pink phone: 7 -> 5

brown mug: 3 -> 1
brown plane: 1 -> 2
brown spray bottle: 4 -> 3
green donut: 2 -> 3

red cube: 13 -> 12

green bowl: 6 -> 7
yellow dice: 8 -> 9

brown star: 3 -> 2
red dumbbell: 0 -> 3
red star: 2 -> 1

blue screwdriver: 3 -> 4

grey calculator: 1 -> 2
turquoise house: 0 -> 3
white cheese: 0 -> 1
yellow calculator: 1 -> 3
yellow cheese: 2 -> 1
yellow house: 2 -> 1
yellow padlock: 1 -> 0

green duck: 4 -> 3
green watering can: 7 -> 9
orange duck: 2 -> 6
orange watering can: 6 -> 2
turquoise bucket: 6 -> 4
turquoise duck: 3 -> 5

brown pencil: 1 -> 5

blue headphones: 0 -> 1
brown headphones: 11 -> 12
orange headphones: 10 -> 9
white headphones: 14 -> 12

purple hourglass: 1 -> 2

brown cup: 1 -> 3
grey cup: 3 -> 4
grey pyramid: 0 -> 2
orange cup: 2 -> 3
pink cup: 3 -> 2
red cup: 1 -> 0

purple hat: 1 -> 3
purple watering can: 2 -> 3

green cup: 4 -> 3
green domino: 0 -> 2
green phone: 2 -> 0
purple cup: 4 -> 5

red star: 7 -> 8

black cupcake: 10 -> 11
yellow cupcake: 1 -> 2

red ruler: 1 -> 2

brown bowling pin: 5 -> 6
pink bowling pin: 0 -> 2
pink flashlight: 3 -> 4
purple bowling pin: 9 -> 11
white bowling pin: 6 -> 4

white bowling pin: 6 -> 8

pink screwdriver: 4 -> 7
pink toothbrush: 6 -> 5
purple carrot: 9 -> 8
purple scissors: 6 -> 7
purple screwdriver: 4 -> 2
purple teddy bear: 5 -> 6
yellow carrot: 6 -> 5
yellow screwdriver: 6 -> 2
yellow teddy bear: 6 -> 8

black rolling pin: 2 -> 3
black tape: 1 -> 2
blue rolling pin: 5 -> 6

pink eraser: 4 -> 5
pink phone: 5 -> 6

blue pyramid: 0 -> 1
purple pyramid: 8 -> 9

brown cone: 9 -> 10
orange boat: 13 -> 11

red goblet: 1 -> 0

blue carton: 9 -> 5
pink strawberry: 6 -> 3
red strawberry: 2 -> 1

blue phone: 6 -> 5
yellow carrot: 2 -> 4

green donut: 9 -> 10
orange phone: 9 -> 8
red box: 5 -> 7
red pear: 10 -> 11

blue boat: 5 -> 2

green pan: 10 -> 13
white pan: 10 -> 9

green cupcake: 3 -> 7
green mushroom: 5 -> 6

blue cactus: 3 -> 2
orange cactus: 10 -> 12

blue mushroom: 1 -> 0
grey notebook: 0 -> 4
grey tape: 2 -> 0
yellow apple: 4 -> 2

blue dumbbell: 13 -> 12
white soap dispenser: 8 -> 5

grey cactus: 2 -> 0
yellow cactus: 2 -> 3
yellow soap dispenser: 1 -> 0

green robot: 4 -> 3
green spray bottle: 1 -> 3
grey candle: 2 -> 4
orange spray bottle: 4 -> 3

[Work to be completed]: Please set down again, word for word, only the lines from the start of the entries through the line with "purple screwdriver: 4 -> 2", both ends included.

[Answer section]:
pink phone: 7 -> 5

brown mug: 3 -> 1
brown plane: 1 -> 2
brown spray bottle: 4 -> 3
green donut: 2 -> 3

red cube: 13 -> 12

green bowl: 6 -> 7
yellow dice: 8 -> 9

brown star: 3 -> 2
red dumbbell: 0 -> 3
red star: 2 -> 1

blue screwdriver: 3 -> 4

grey calculator: 1 -> 2
turquoise house: 0 -> 3
white cheese: 0 -> 1
yellow calculator: 1 -> 3
yellow cheese: 2 -> 1
yellow house: 2 -> 1
yellow padlock: 1 -> 0

green duck: 4 -> 3
green watering can: 7 -> 9
orange duck: 2 -> 6
orange watering can: 6 -> 2
turquoise bucket: 6 -> 4
turquoise duck: 3 -> 5

brown pencil: 1 -> 5

blue headphones: 0 -> 1
brown headphones: 11 -> 12
orange headphones: 10 -> 9
white headphones: 14 -> 12

purple hourglass: 1 -> 2

brown cup: 1 -> 3
grey cup: 3 -> 4
grey pyramid: 0 -> 2
orange cup: 2 -> 3
pink cup: 3 -> 2
red cup: 1 -> 0

purple hat: 1 -> 3
purple watering can: 2 -> 3

green cup: 4 -> 3
green domino: 0 -> 2
green phone: 2 -> 0
purple cup: 4 -> 5

red star: 7 -> 8

black cupcake: 10 -> 11
yellow cupcake: 1 -> 2

red ruler: 1 -> 2

brown bowling pin: 5 -> 6
pink bowling pin: 0 -> 2
pink flashlight: 3 -> 4
purple bowling pin: 9 -> 11
white bowling pin: 6 -> 4

white bowling pin: 6 -> 8

pink screwdriver: 4 -> 7
pink toothbrush: 6 -> 5
purple carrot: 9 -> 8
purple scissors: 6 -> 7
purple screwdriver: 4 -> 2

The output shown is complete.